WHAT IS NEEDED
Check each line of the listing below for the string "padlock", and give only how many lines hold it.

[Start of section]

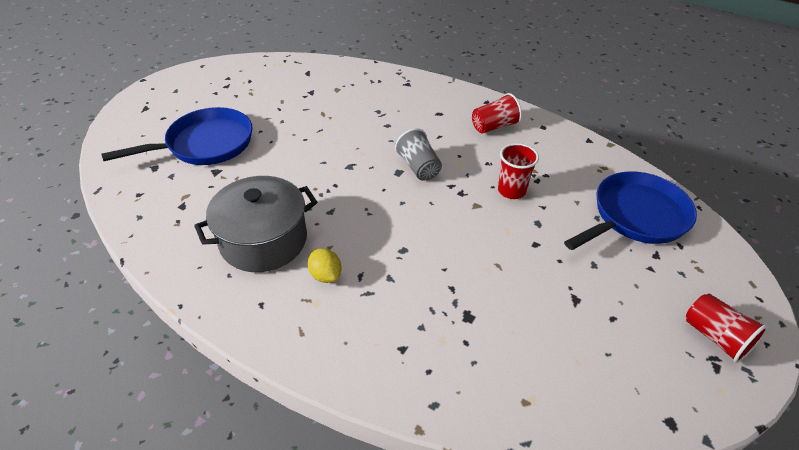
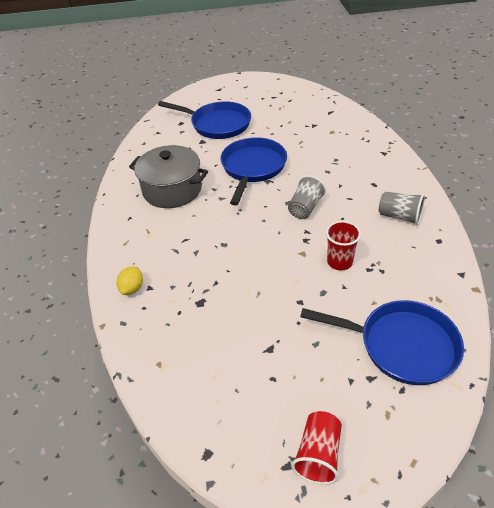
camera: 55 degrees right, 0 degrees up
(315, 164) = (252, 168): none -> blue pan
(325, 275) = (171, 227): yellow lemon -> yellow lemon (132, 288)
(494, 126) = (399, 216): red cup -> grey cup

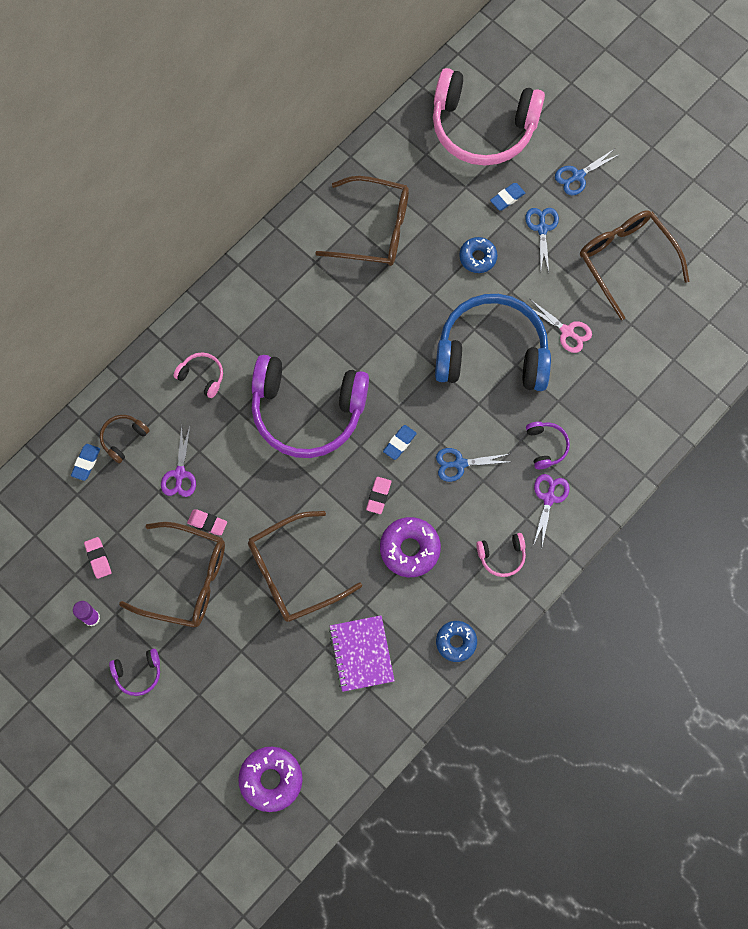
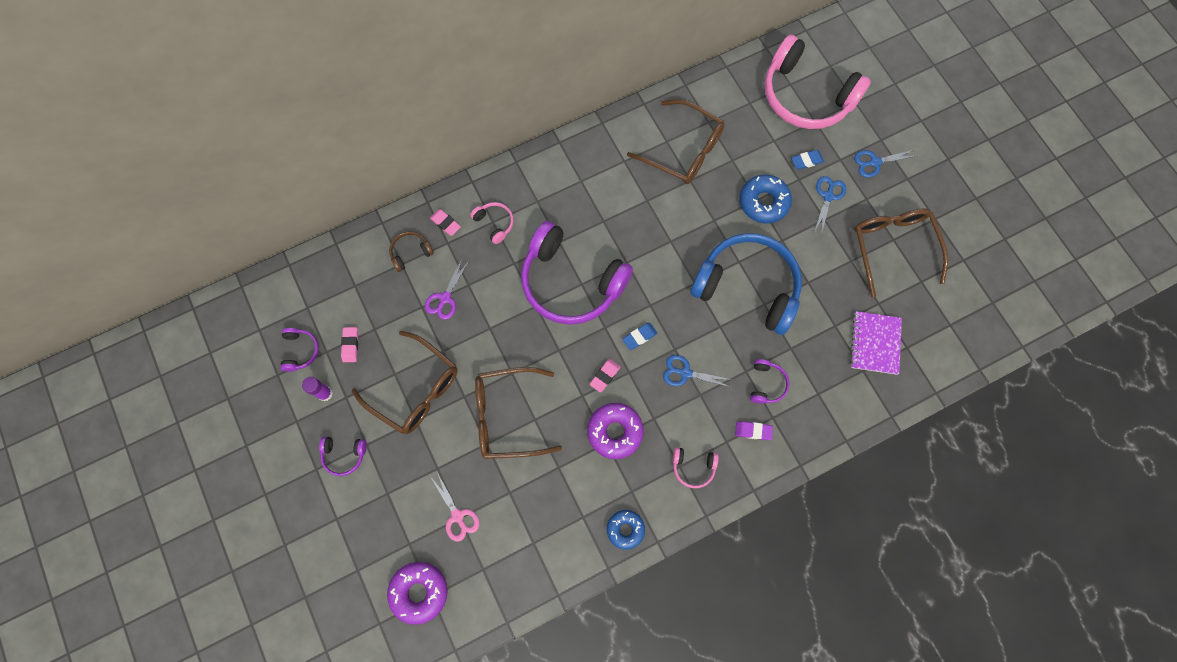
camera: 20 degrees right, 0 degrees up
(46, 583) = (300, 351): none -> purple headphones
(86, 463) = (372, 262): blue eraser -> none
(207, 523) = (451, 347): pink eraser -> pink eraser (445, 223)
(361, 654) = (539, 509): purple notebook -> purple notebook (875, 343)
(477, 257) = (763, 202): blue donut -> blue donut, size x1.50
(549, 498) = (753, 431): purple scissors -> purple eraser
(567, 331) = (820, 291): pink scissors -> pink scissors (457, 516)

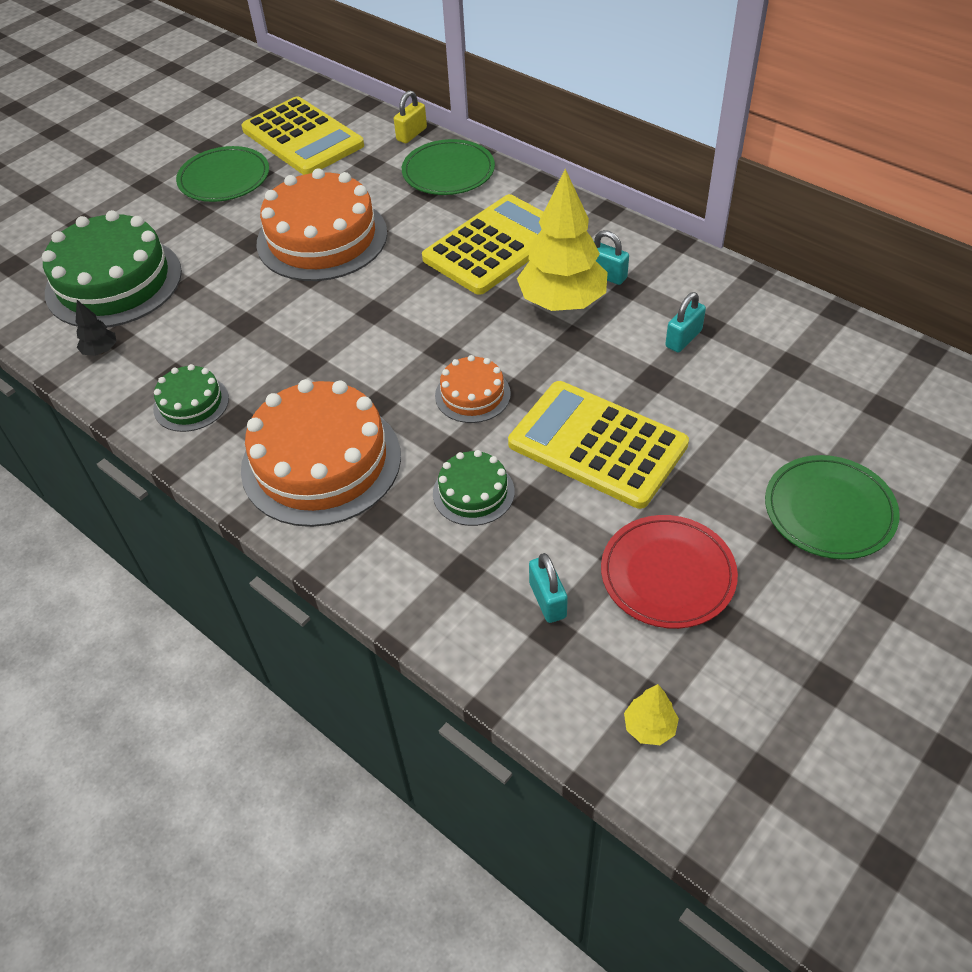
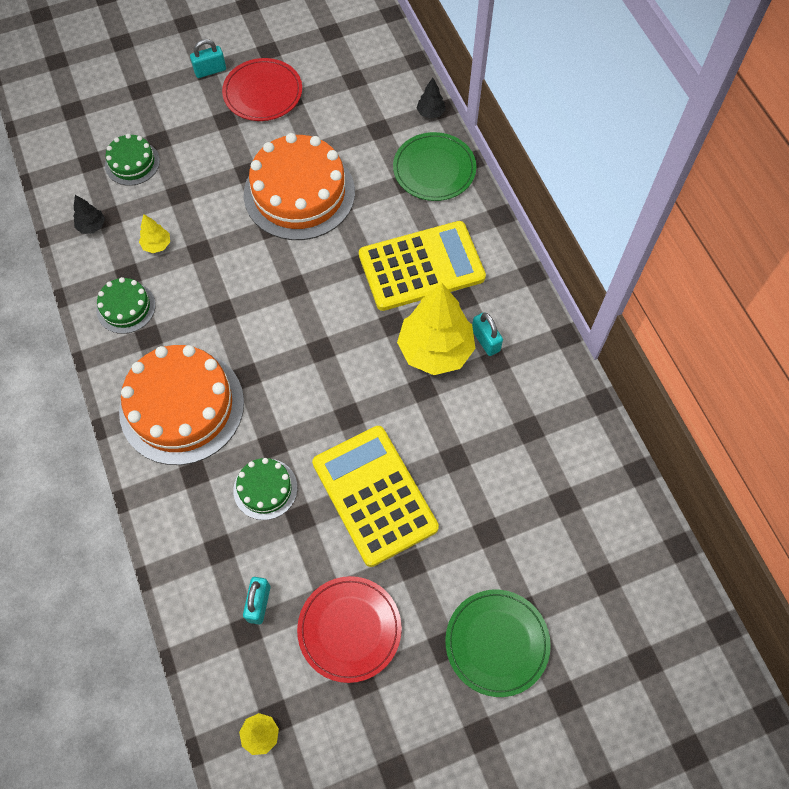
camera: 25 degrees right, 15 degrees up
(114, 282) = (132, 163): green cake -> green cake, size x0.50
(191, 337) = (157, 245): none -> yellow tree
(224, 178) = (263, 93): green plate -> red plate
(302, 138) = (345, 76): yellow calculator -> none
(411, 134) = (430, 113): yellow padlock -> black tree
(472, 394) = (317, 403): orange cake -> none
(683, 339) = (501, 433): turquoise padlock -> turquoise padlock (210, 70)

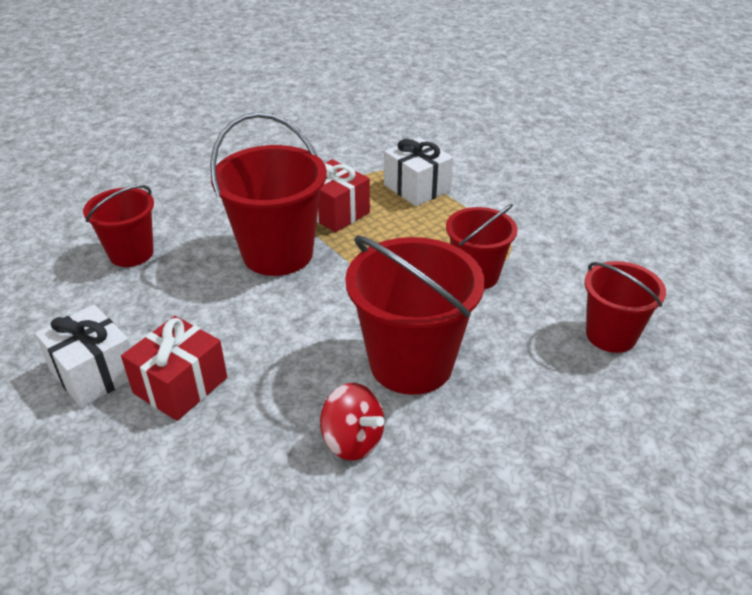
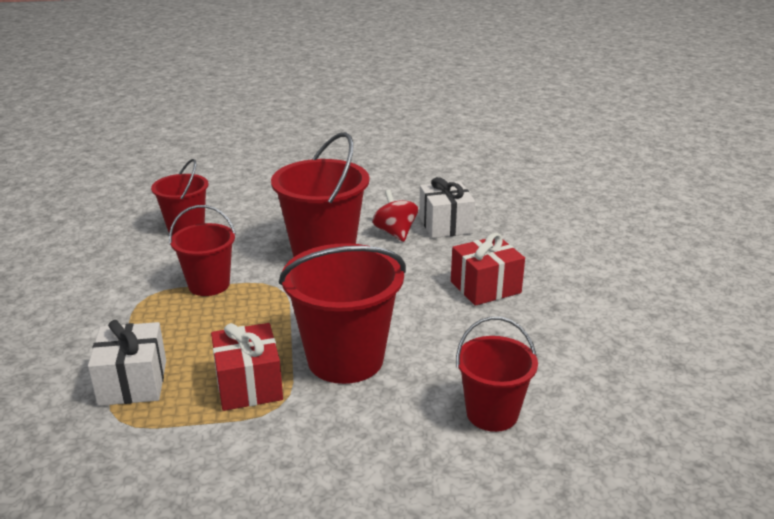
camera: 150 degrees left, 10 degrees down
(94, 373) = (548, 314): white gift -> white gift (445, 225)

[End of section]

EXPECTED ANSWER
2